(Records from a dataset)

Content starts

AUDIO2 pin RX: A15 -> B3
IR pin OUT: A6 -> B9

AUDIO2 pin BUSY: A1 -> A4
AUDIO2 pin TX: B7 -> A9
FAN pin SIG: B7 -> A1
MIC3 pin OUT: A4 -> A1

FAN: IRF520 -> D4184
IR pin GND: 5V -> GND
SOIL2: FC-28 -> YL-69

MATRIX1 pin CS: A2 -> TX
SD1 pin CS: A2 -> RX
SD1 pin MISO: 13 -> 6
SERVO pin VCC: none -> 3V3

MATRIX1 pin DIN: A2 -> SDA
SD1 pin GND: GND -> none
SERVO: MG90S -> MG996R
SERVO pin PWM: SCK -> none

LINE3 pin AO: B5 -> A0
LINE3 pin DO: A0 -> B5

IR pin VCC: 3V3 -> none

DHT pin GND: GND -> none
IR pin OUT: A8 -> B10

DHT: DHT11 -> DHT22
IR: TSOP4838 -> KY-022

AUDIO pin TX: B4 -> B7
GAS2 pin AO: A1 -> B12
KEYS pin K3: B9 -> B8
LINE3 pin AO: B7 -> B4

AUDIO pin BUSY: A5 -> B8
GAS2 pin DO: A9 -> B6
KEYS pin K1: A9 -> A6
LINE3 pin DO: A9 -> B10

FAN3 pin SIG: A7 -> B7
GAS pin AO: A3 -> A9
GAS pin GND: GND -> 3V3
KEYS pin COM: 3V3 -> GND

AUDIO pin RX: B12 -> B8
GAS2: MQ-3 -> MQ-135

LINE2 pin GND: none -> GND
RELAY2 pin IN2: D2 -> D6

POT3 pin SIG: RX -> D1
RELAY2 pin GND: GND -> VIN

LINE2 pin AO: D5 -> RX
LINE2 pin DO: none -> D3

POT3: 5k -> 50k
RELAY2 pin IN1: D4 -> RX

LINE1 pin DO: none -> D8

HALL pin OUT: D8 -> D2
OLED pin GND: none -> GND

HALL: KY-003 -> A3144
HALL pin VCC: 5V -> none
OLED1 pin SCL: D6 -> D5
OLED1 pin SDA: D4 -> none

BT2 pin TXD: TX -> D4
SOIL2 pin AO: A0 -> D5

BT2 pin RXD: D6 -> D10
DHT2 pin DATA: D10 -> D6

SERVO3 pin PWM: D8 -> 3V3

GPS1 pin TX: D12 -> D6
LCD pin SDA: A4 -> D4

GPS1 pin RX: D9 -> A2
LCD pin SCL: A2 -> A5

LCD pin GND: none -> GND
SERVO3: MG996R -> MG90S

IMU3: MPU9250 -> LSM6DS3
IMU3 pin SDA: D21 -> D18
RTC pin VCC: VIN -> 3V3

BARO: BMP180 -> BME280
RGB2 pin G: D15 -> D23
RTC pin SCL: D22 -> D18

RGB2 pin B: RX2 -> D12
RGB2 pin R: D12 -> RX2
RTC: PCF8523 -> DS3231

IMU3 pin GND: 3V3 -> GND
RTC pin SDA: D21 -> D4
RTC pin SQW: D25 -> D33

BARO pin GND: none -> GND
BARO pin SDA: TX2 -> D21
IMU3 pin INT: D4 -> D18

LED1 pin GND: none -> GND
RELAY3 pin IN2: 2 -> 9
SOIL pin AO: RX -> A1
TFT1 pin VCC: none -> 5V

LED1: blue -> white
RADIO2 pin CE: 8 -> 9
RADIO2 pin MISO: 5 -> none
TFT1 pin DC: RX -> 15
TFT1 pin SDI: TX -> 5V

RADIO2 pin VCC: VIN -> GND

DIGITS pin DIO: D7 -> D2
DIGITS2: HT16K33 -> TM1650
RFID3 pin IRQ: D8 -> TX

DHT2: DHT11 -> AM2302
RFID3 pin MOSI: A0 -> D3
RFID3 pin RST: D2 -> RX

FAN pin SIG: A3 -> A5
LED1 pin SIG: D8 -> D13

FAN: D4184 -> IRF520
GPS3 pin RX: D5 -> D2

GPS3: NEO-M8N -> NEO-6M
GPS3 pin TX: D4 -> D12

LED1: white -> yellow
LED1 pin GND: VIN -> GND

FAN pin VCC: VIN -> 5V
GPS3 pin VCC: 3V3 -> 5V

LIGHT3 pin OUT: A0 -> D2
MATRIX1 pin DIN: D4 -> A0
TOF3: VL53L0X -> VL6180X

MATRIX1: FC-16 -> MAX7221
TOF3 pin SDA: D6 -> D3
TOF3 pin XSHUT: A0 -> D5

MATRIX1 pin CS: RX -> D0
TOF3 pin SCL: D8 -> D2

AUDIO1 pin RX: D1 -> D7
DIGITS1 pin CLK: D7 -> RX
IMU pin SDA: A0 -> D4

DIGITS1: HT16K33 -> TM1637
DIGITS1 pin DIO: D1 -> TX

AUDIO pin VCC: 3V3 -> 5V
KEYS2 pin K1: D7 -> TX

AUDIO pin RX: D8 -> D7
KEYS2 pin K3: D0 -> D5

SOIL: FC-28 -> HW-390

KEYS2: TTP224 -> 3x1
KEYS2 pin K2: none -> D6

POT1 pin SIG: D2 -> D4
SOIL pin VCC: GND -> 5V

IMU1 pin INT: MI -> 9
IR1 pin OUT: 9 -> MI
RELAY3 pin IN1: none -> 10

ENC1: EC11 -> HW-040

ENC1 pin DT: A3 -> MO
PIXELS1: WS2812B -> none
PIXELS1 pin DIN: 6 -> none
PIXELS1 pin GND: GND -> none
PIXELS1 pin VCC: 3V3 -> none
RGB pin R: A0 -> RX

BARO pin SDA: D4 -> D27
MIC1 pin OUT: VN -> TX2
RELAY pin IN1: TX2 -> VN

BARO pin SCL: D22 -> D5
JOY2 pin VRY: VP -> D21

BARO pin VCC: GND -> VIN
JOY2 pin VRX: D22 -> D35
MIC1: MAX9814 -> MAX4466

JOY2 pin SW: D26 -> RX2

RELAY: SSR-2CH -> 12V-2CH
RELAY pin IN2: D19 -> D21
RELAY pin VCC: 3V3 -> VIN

Content ends

A word-for-word copy of all the entries above is required.

Solved exercise »
AUDIO2 pin RX: A15 -> B3
IR pin OUT: A6 -> B9

AUDIO2 pin BUSY: A1 -> A4
AUDIO2 pin TX: B7 -> A9
FAN pin SIG: B7 -> A1
MIC3 pin OUT: A4 -> A1

FAN: IRF520 -> D4184
IR pin GND: 5V -> GND
SOIL2: FC-28 -> YL-69

MATRIX1 pin CS: A2 -> TX
SD1 pin CS: A2 -> RX
SD1 pin MISO: 13 -> 6
SERVO pin VCC: none -> 3V3

MATRIX1 pin DIN: A2 -> SDA
SD1 pin GND: GND -> none
SERVO: MG90S -> MG996R
SERVO pin PWM: SCK -> none

LINE3 pin AO: B5 -> A0
LINE3 pin DO: A0 -> B5

IR pin VCC: 3V3 -> none

DHT pin GND: GND -> none
IR pin OUT: A8 -> B10

DHT: DHT11 -> DHT22
IR: TSOP4838 -> KY-022

AUDIO pin TX: B4 -> B7
GAS2 pin AO: A1 -> B12
KEYS pin K3: B9 -> B8
LINE3 pin AO: B7 -> B4

AUDIO pin BUSY: A5 -> B8
GAS2 pin DO: A9 -> B6
KEYS pin K1: A9 -> A6
LINE3 pin DO: A9 -> B10

FAN3 pin SIG: A7 -> B7
GAS pin AO: A3 -> A9
GAS pin GND: GND -> 3V3
KEYS pin COM: 3V3 -> GND

AUDIO pin RX: B12 -> B8
GAS2: MQ-3 -> MQ-135

LINE2 pin GND: none -> GND
RELAY2 pin IN2: D2 -> D6

POT3 pin SIG: RX -> D1
RELAY2 pin GND: GND -> VIN

LINE2 pin AO: D5 -> RX
LINE2 pin DO: none -> D3

POT3: 5k -> 50k
RELAY2 pin IN1: D4 -> RX

LINE1 pin DO: none -> D8

HALL pin OUT: D8 -> D2
OLED pin GND: none -> GND

HALL: KY-003 -> A3144
HALL pin VCC: 5V -> none
OLED1 pin SCL: D6 -> D5
OLED1 pin SDA: D4 -> none

BT2 pin TXD: TX -> D4
SOIL2 pin AO: A0 -> D5

BT2 pin RXD: D6 -> D10
DHT2 pin DATA: D10 -> D6

SERVO3 pin PWM: D8 -> 3V3

GPS1 pin TX: D12 -> D6
LCD pin SDA: A4 -> D4

GPS1 pin RX: D9 -> A2
LCD pin SCL: A2 -> A5

LCD pin GND: none -> GND
SERVO3: MG996R -> MG90S

IMU3: MPU9250 -> LSM6DS3
IMU3 pin SDA: D21 -> D18
RTC pin VCC: VIN -> 3V3

BARO: BMP180 -> BME280
RGB2 pin G: D15 -> D23
RTC pin SCL: D22 -> D18

RGB2 pin B: RX2 -> D12
RGB2 pin R: D12 -> RX2
RTC: PCF8523 -> DS3231

IMU3 pin GND: 3V3 -> GND
RTC pin SDA: D21 -> D4
RTC pin SQW: D25 -> D33

BARO pin GND: none -> GND
BARO pin SDA: TX2 -> D21
IMU3 pin INT: D4 -> D18

LED1 pin GND: none -> GND
RELAY3 pin IN2: 2 -> 9
SOIL pin AO: RX -> A1
TFT1 pin VCC: none -> 5V

LED1: blue -> white
RADIO2 pin CE: 8 -> 9
RADIO2 pin MISO: 5 -> none
TFT1 pin DC: RX -> 15
TFT1 pin SDI: TX -> 5V

RADIO2 pin VCC: VIN -> GND

DIGITS pin DIO: D7 -> D2
DIGITS2: HT16K33 -> TM1650
RFID3 pin IRQ: D8 -> TX

DHT2: DHT11 -> AM2302
RFID3 pin MOSI: A0 -> D3
RFID3 pin RST: D2 -> RX

FAN pin SIG: A3 -> A5
LED1 pin SIG: D8 -> D13

FAN: D4184 -> IRF520
GPS3 pin RX: D5 -> D2

GPS3: NEO-M8N -> NEO-6M
GPS3 pin TX: D4 -> D12

LED1: white -> yellow
LED1 pin GND: VIN -> GND

FAN pin VCC: VIN -> 5V
GPS3 pin VCC: 3V3 -> 5V

LIGHT3 pin OUT: A0 -> D2
MATRIX1 pin DIN: D4 -> A0
TOF3: VL53L0X -> VL6180X

MATRIX1: FC-16 -> MAX7221
TOF3 pin SDA: D6 -> D3
TOF3 pin XSHUT: A0 -> D5

MATRIX1 pin CS: RX -> D0
TOF3 pin SCL: D8 -> D2

AUDIO1 pin RX: D1 -> D7
DIGITS1 pin CLK: D7 -> RX
IMU pin SDA: A0 -> D4

DIGITS1: HT16K33 -> TM1637
DIGITS1 pin DIO: D1 -> TX

AUDIO pin VCC: 3V3 -> 5V
KEYS2 pin K1: D7 -> TX

AUDIO pin RX: D8 -> D7
KEYS2 pin K3: D0 -> D5

SOIL: FC-28 -> HW-390

KEYS2: TTP224 -> 3x1
KEYS2 pin K2: none -> D6

POT1 pin SIG: D2 -> D4
SOIL pin VCC: GND -> 5V

IMU1 pin INT: MI -> 9
IR1 pin OUT: 9 -> MI
RELAY3 pin IN1: none -> 10

ENC1: EC11 -> HW-040

ENC1 pin DT: A3 -> MO
PIXELS1: WS2812B -> none
PIXELS1 pin DIN: 6 -> none
PIXELS1 pin GND: GND -> none
PIXELS1 pin VCC: 3V3 -> none
RGB pin R: A0 -> RX

BARO pin SDA: D4 -> D27
MIC1 pin OUT: VN -> TX2
RELAY pin IN1: TX2 -> VN

BARO pin SCL: D22 -> D5
JOY2 pin VRY: VP -> D21

BARO pin VCC: GND -> VIN
JOY2 pin VRX: D22 -> D35
MIC1: MAX9814 -> MAX4466

JOY2 pin SW: D26 -> RX2

RELAY: SSR-2CH -> 12V-2CH
RELAY pin IN2: D19 -> D21
RELAY pin VCC: 3V3 -> VIN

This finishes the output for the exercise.